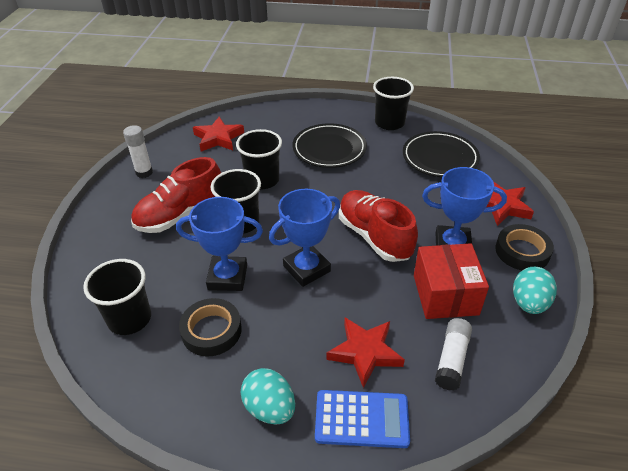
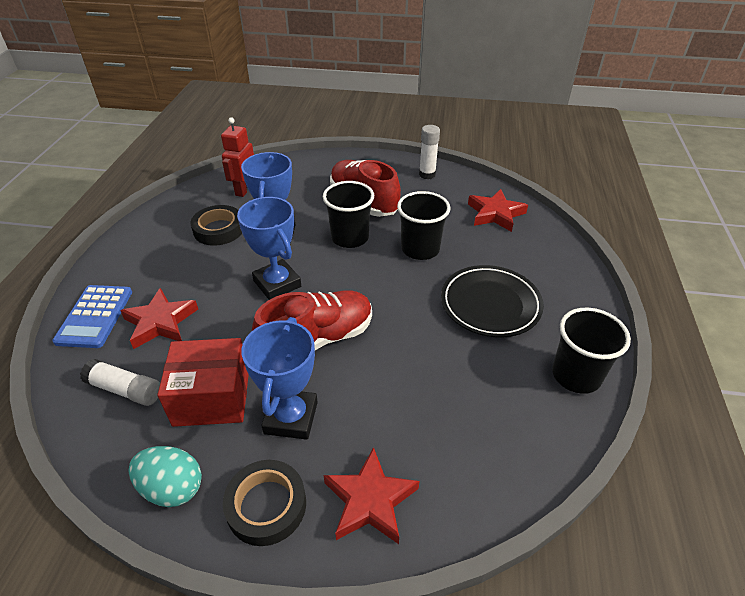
camera: 90 degrees right, 0 degrees up
(129, 319) = (244, 189): black cup -> red robot
(269, 408) = (131, 264): turquoise egg -> none
(439, 158) = (489, 432): black plate -> none

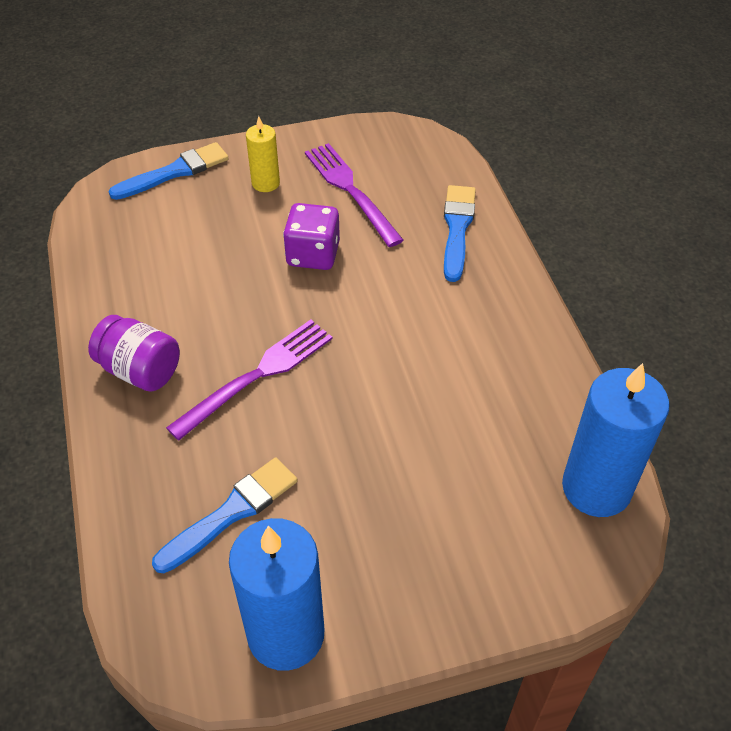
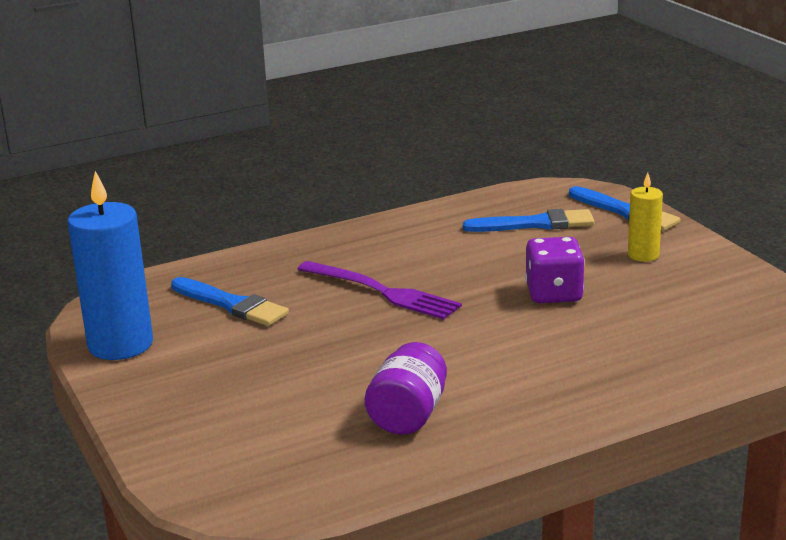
camera: 80 degrees right, 25 degrees down
(140, 370) = (368, 243): purple jar -> purple jar (408, 415)
(350, 190) = (667, 299): purple fork -> none
(457, 228) = (649, 368): blue brush -> blue brush (535, 224)
(596, 488) = (298, 488): blue candle -> none

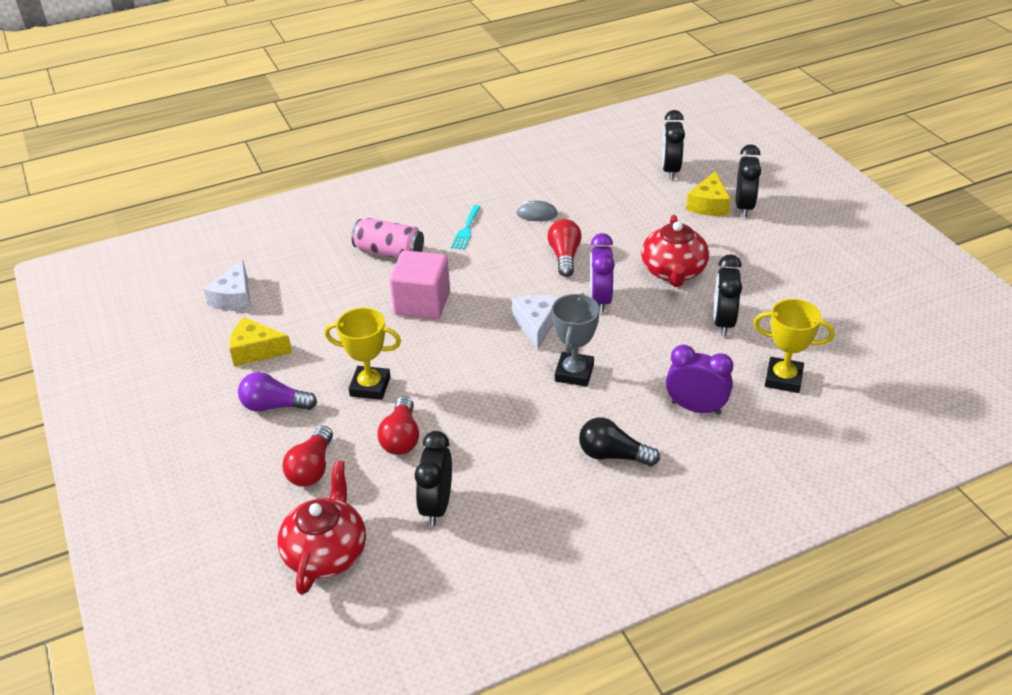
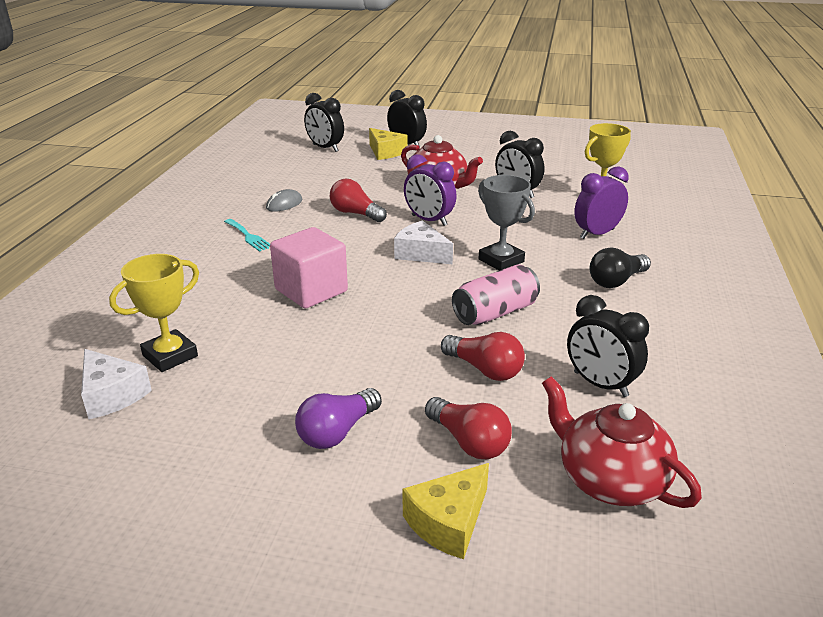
camera: 55 degrees left, 10 degrees down
(256, 350) = (227, 412): yellow cheese -> yellow cheese (448, 522)
(370, 386) = (388, 360): yellow trophy -> yellow trophy (170, 355)
(389, 252) = (211, 280): pink can -> pink can (495, 313)

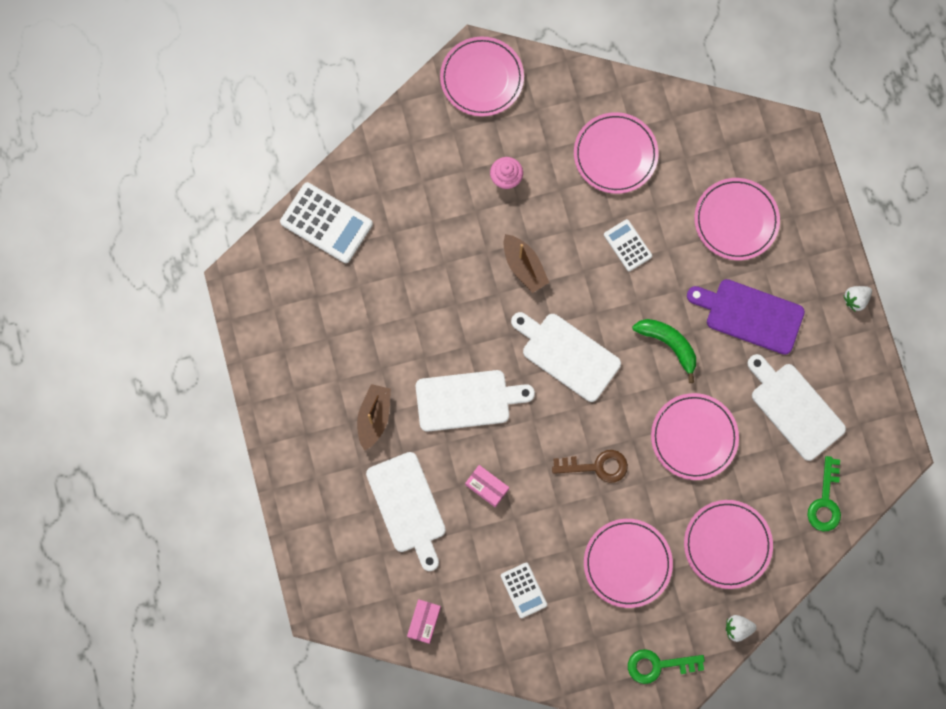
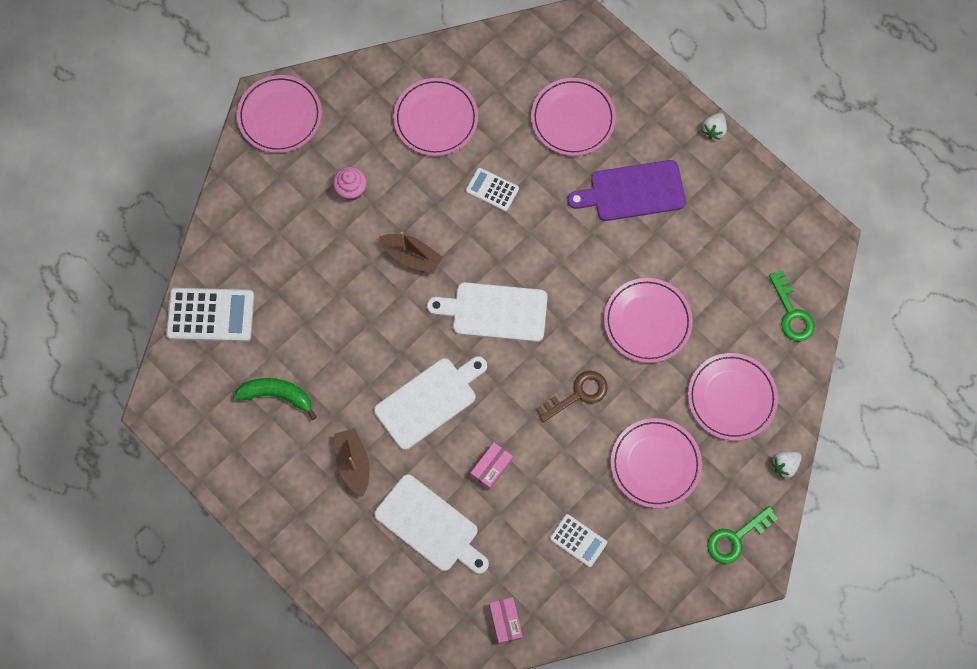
camera: 30 degrees left, 5 degrees down
(487, 487) = (491, 467): pink box -> pink box turned 60 degrees counterclockwise
(668, 344) = (578, 254): green banana -> green banana (277, 395)
(794, 408) = (718, 249): white cutting board -> none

Task to complete:
From the line containing "(370, 386) = (388, 360): yellow" to the last line of the material, every line is to be reproduced exactly. No picture belongs in the copy.

Your response:
(370, 386) = (388, 360): yellow trophy -> yellow trophy (170, 355)
(389, 252) = (211, 280): pink can -> pink can (495, 313)

camera: 30 degrees left, 5 degrees down
(487, 487) = (491, 467): pink box -> pink box turned 60 degrees counterclockwise
(668, 344) = (578, 254): green banana -> green banana (277, 395)
(794, 408) = (718, 249): white cutting board -> none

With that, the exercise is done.